───── THE DATA
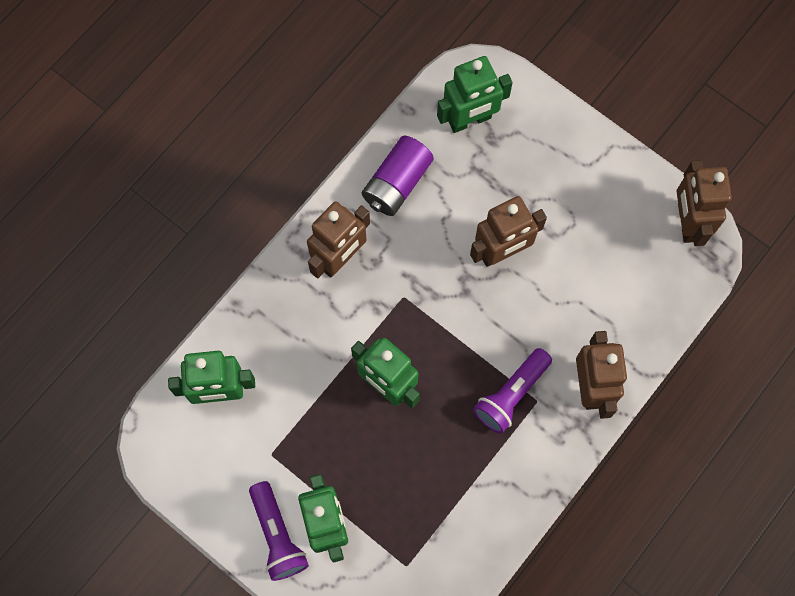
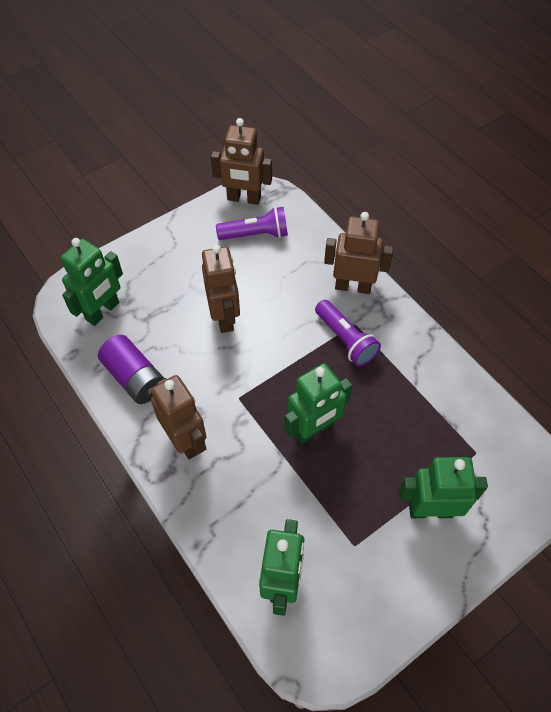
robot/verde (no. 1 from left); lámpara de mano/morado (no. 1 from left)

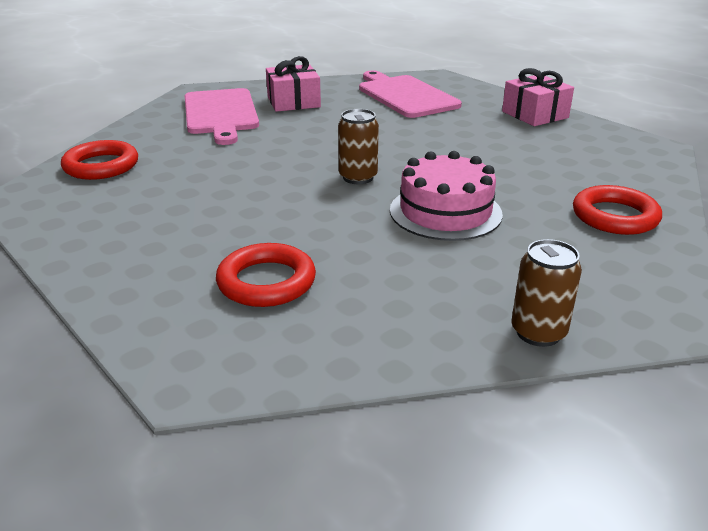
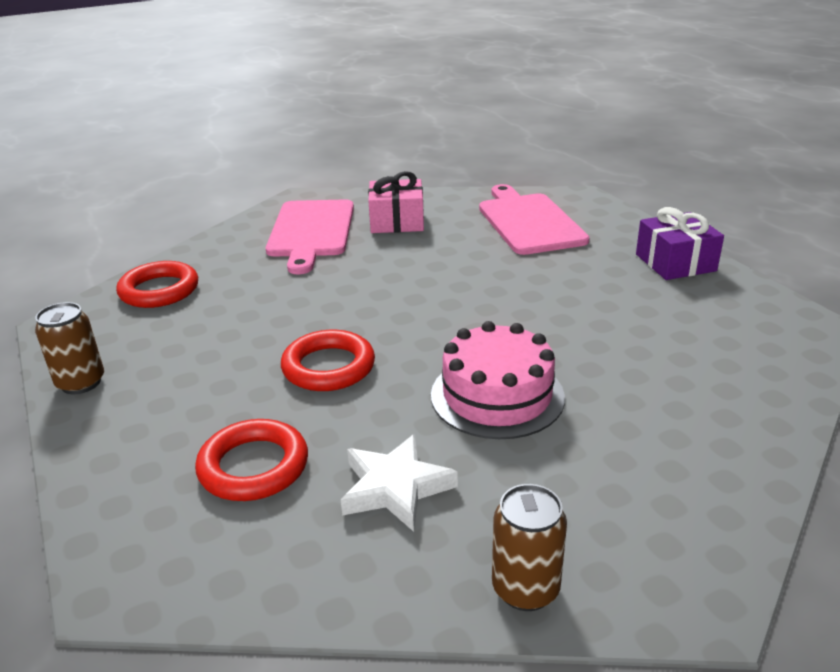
lata/marrón (no. 1 from left); anillo/rojo (no. 3 from left); estrella/blanco; regalo/morado

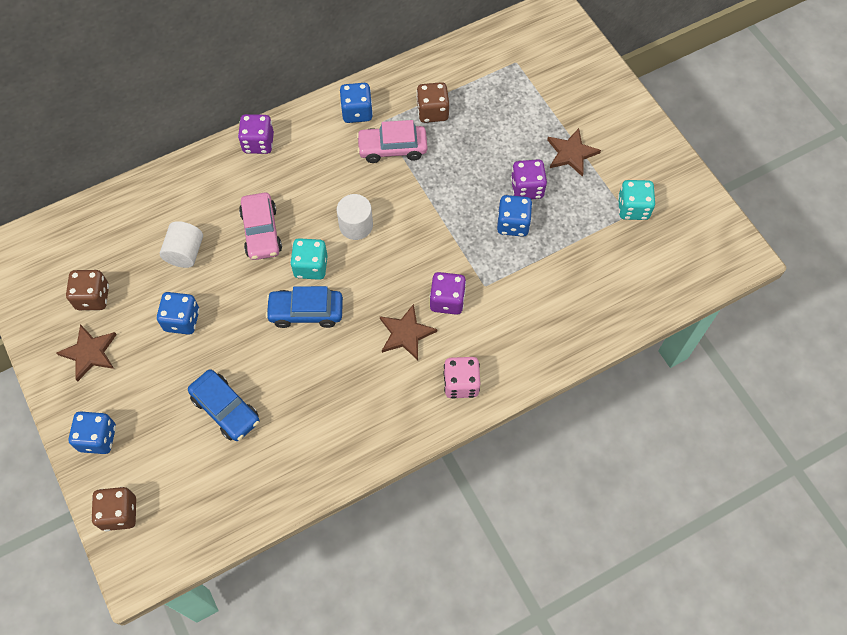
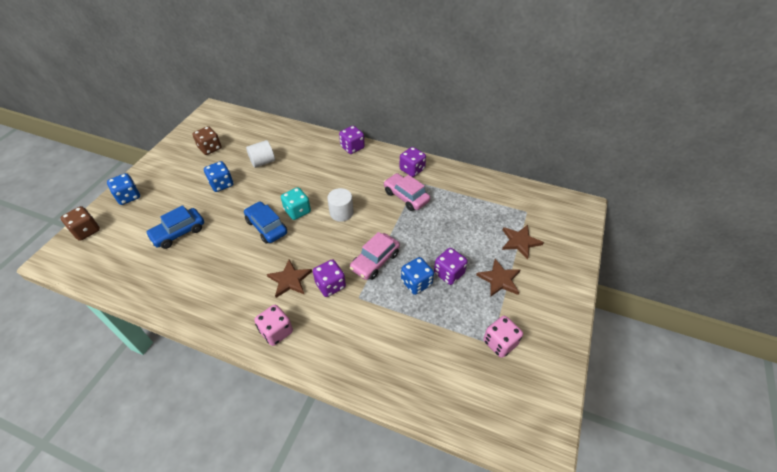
coche/azul (no. 1 from left); coche/rosa (no. 1 from left); dado/morado (no. 3 from left); dado/rosa (no. 2 from left); estrella/marrón (no. 3 from left); dado/marrón (no. 3 from left in the first image)

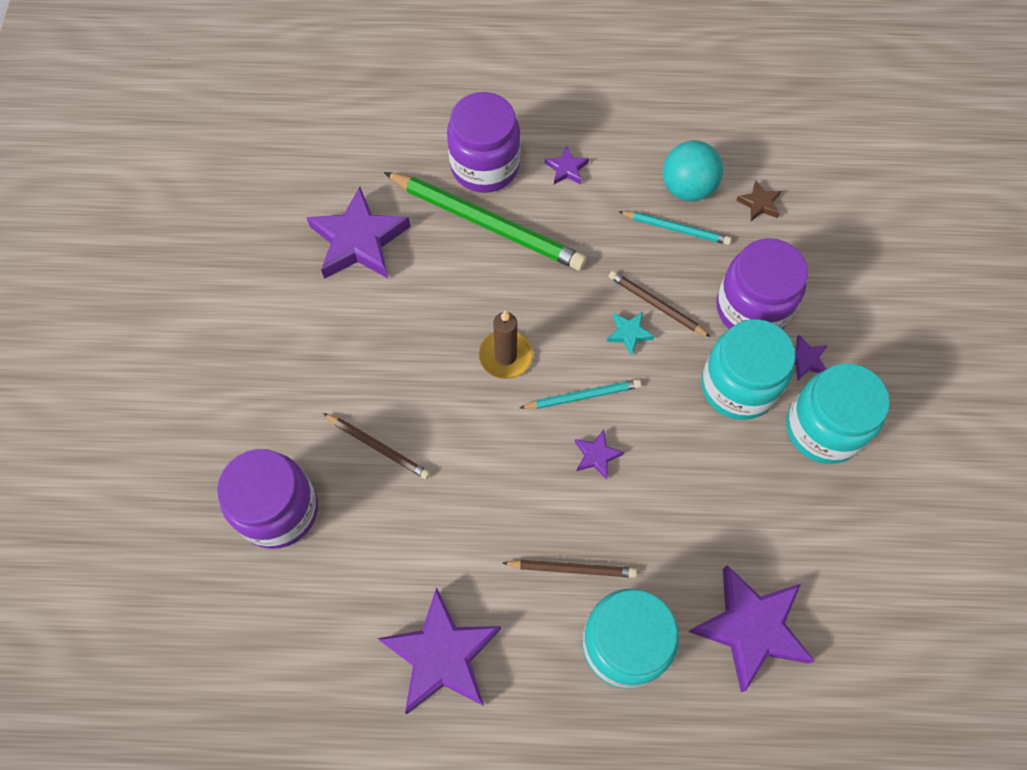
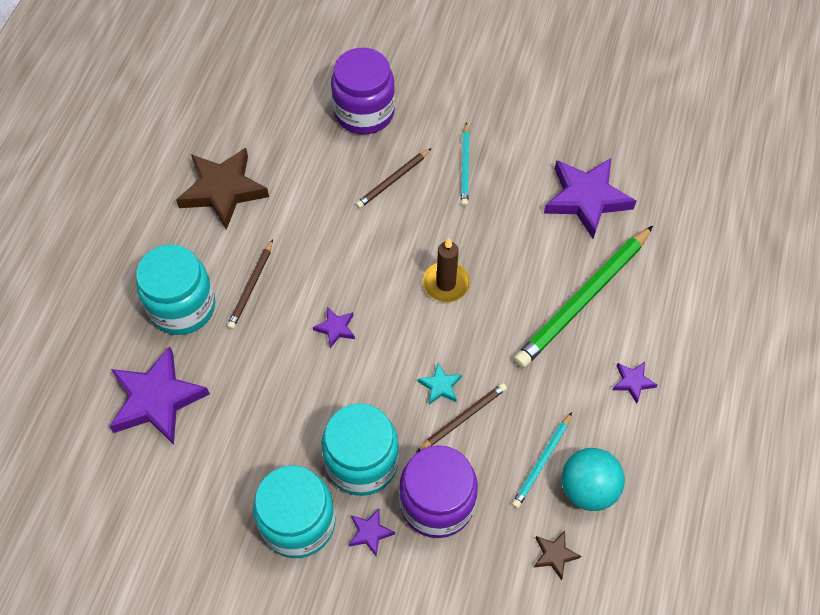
estrella/marrón (no. 1 from left); lápiz/turquesa (no. 1 from left); tarro/morado (no. 2 from left in the first image)

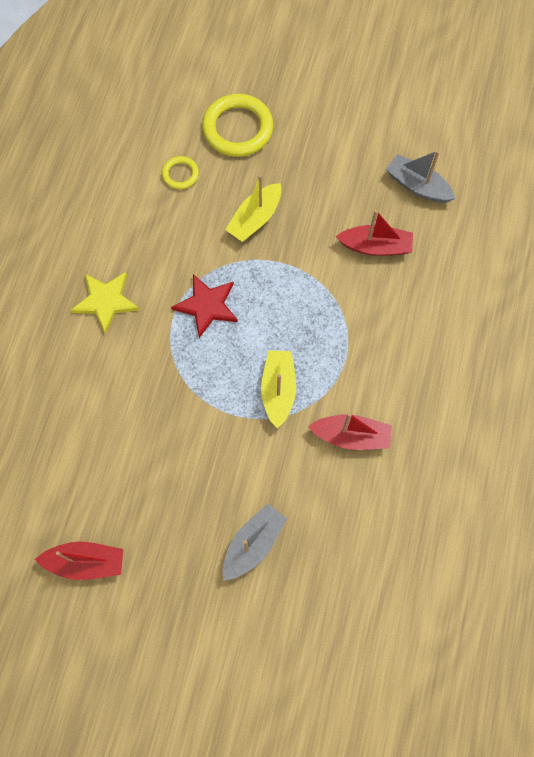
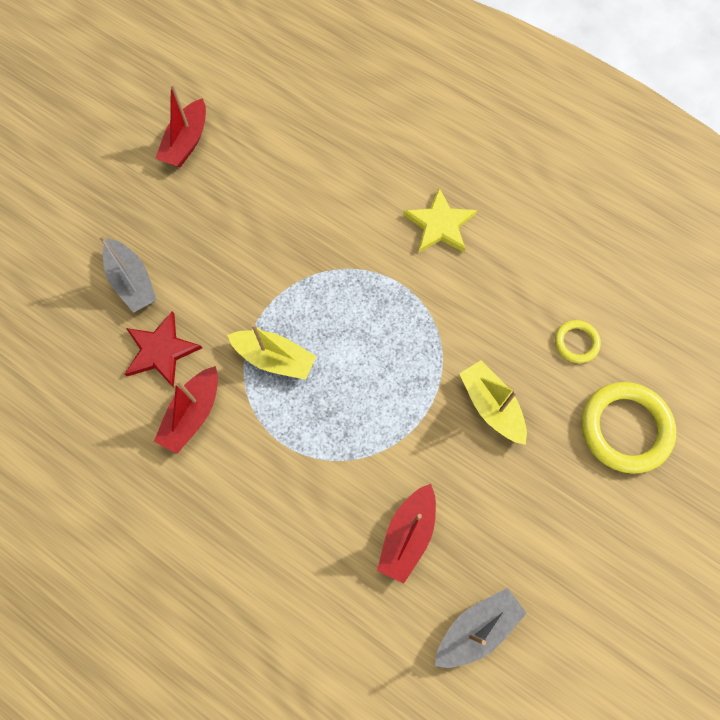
estrella/rojo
──────────
For the string "rojo", search the preceding data and copy every line that includes it.

lata/marrón (no. 1 from left); anillo/rojo (no. 3 from left); estrella/blanco; regalo/morado
estrella/rojo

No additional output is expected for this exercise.